→ Task:
When you write the records again, keep every line exactly as it was.
[Start of Attachment]
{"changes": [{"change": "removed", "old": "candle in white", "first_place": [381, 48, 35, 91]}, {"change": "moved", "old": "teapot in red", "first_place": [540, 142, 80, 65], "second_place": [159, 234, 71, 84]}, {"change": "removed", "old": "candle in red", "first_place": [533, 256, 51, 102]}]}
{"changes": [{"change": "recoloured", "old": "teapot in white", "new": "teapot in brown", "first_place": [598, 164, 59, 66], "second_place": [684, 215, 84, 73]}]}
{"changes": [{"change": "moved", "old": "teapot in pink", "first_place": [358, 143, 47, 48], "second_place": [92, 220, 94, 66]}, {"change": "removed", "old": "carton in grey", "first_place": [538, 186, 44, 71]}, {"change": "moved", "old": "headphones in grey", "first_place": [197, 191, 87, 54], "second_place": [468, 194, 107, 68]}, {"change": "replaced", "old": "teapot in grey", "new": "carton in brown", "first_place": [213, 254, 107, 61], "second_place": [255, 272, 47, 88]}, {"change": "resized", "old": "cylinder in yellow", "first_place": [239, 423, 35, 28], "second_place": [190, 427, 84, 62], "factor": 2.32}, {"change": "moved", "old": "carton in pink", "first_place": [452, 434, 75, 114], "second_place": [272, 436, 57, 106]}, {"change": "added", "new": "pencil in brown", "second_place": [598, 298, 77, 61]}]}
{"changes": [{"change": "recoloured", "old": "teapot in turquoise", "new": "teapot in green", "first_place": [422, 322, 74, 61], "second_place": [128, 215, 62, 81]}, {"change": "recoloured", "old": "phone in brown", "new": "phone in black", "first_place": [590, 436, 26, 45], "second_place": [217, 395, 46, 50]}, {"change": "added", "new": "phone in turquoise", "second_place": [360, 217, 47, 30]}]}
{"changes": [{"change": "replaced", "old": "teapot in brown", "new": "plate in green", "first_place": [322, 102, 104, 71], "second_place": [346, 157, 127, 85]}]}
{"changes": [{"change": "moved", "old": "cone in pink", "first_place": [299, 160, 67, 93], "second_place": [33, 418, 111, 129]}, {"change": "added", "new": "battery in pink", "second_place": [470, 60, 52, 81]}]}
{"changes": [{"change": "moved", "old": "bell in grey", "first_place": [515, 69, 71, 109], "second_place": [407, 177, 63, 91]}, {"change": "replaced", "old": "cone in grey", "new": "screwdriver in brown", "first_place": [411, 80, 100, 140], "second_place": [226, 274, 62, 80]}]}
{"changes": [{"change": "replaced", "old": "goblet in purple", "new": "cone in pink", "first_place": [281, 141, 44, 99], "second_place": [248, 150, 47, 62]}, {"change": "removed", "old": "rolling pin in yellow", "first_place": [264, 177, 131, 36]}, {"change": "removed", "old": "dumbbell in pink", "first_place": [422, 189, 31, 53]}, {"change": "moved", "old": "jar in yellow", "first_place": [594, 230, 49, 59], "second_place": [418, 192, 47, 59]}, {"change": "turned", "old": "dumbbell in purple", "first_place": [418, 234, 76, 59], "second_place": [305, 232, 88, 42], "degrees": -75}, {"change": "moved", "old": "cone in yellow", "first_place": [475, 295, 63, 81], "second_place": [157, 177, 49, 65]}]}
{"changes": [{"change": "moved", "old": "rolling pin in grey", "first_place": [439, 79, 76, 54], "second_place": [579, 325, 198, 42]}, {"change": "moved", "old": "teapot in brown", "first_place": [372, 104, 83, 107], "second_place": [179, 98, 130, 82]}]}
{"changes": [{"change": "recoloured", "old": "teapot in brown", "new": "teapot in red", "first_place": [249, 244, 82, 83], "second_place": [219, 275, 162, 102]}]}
[End of Attachment]
→ Solution to this task:
{"changes": [{"change": "removed", "old": "candle in white", "first_place": [381, 48, 35, 91]}, {"change": "moved", "old": "teapot in red", "first_place": [540, 142, 80, 65], "second_place": [159, 234, 71, 84]}, {"change": "removed", "old": "candle in red", "first_place": [533, 256, 51, 102]}]}
{"changes": [{"change": "recoloured", "old": "teapot in white", "new": "teapot in brown", "first_place": [598, 164, 59, 66], "second_place": [684, 215, 84, 73]}]}
{"changes": [{"change": "moved", "old": "teapot in pink", "first_place": [358, 143, 47, 48], "second_place": [92, 220, 94, 66]}, {"change": "removed", "old": "carton in grey", "first_place": [538, 186, 44, 71]}, {"change": "moved", "old": "headphones in grey", "first_place": [197, 191, 87, 54], "second_place": [468, 194, 107, 68]}, {"change": "replaced", "old": "teapot in grey", "new": "carton in brown", "first_place": [213, 254, 107, 61], "second_place": [255, 272, 47, 88]}, {"change": "resized", "old": "cylinder in yellow", "first_place": [239, 423, 35, 28], "second_place": [190, 427, 84, 62], "factor": 2.32}, {"change": "moved", "old": "carton in pink", "first_place": [452, 434, 75, 114], "second_place": [272, 436, 57, 106]}, {"change": "added", "new": "pencil in brown", "second_place": [598, 298, 77, 61]}]}
{"changes": [{"change": "recoloured", "old": "teapot in turquoise", "new": "teapot in green", "first_place": [422, 322, 74, 61], "second_place": [128, 215, 62, 81]}, {"change": "recoloured", "old": "phone in brown", "new": "phone in black", "first_place": [590, 436, 26, 45], "second_place": [217, 395, 46, 50]}, {"change": "added", "new": "phone in turquoise", "second_place": [360, 217, 47, 30]}]}
{"changes": [{"change": "replaced", "old": "teapot in brown", "new": "plate in green", "first_place": [322, 102, 104, 71], "second_place": [346, 157, 127, 85]}]}
{"changes": [{"change": "moved", "old": "cone in pink", "first_place": [299, 160, 67, 93], "second_place": [33, 418, 111, 129]}, {"change": "added", "new": "battery in pink", "second_place": [470, 60, 52, 81]}]}
{"changes": [{"change": "moved", "old": "bell in grey", "first_place": [515, 69, 71, 109], "second_place": [407, 177, 63, 91]}, {"change": "replaced", "old": "cone in grey", "new": "screwdriver in brown", "first_place": [411, 80, 100, 140], "second_place": [226, 274, 62, 80]}]}
{"changes": [{"change": "replaced", "old": "goblet in purple", "new": "cone in pink", "first_place": [281, 141, 44, 99], "second_place": [248, 150, 47, 62]}, {"change": "removed", "old": "rolling pin in yellow", "first_place": [264, 177, 131, 36]}, {"change": "removed", "old": "dumbbell in pink", "first_place": [422, 189, 31, 53]}, {"change": "moved", "old": "jar in yellow", "first_place": [594, 230, 49, 59], "second_place": [418, 192, 47, 59]}, {"change": "turned", "old": "dumbbell in purple", "first_place": [418, 234, 76, 59], "second_place": [305, 232, 88, 42], "degrees": -75}, {"change": "moved", "old": "cone in yellow", "first_place": [475, 295, 63, 81], "second_place": [157, 177, 49, 65]}]}
{"changes": [{"change": "moved", "old": "rolling pin in grey", "first_place": [439, 79, 76, 54], "second_place": [579, 325, 198, 42]}, {"change": "moved", "old": "teapot in brown", "first_place": [372, 104, 83, 107], "second_place": [179, 98, 130, 82]}]}
{"changes": [{"change": "recoloured", "old": "teapot in brown", "new": "teapot in red", "first_place": [249, 244, 82, 83], "second_place": [219, 275, 162, 102]}]}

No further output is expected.